** Opening SUPPLIED MATERIAL block **

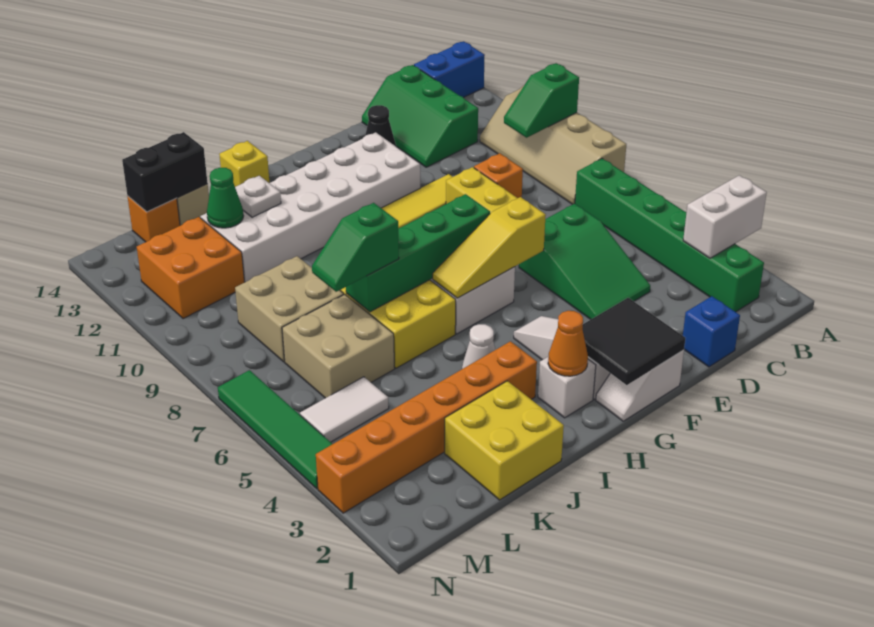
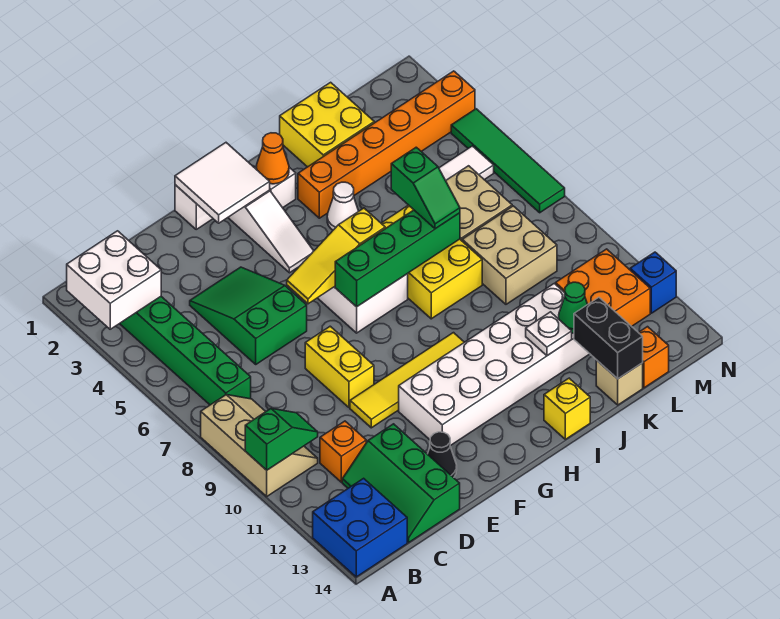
white brick A3:B3 level 2 -> white brick A2:B3 level 2
tan slope A8:B11 level 1 top A -> tan slope A8:B10 level 1 top A
blue brick A14:B14 level 1 -> blue brick A13:B14 level 1
green slope C12:D14 level 1 top C -> green slope C12:D14 level 1 top D
blue brick D1 level 1 -> blue brick N12 level 1
orange brick D9 level 1 -> orange brick C11 level 1
black tile F1:G2 level 2 -> white tile F1:G2 level 2
yellow slope F6:H6 level 2 top F -> yellow slope F6:H6 level 2 top H
green slope J7:K7 level 3 top J -> green slope J6:J7 level 3 top 6
black brick K14:L14 level 2 -> black brick K13:K14 level 2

** Closing SUPPLIED MATERIAL block **

# WHAT THE TASK REQUIRES:
Start at the line with "green slope C12:D14 level 1 top C" and stop at the end of the records. Write those lines out exactly and add nothing.

# RESULT:
green slope C12:D14 level 1 top C -> green slope C12:D14 level 1 top D
blue brick D1 level 1 -> blue brick N12 level 1
orange brick D9 level 1 -> orange brick C11 level 1
black tile F1:G2 level 2 -> white tile F1:G2 level 2
yellow slope F6:H6 level 2 top F -> yellow slope F6:H6 level 2 top H
green slope J7:K7 level 3 top J -> green slope J6:J7 level 3 top 6
black brick K14:L14 level 2 -> black brick K13:K14 level 2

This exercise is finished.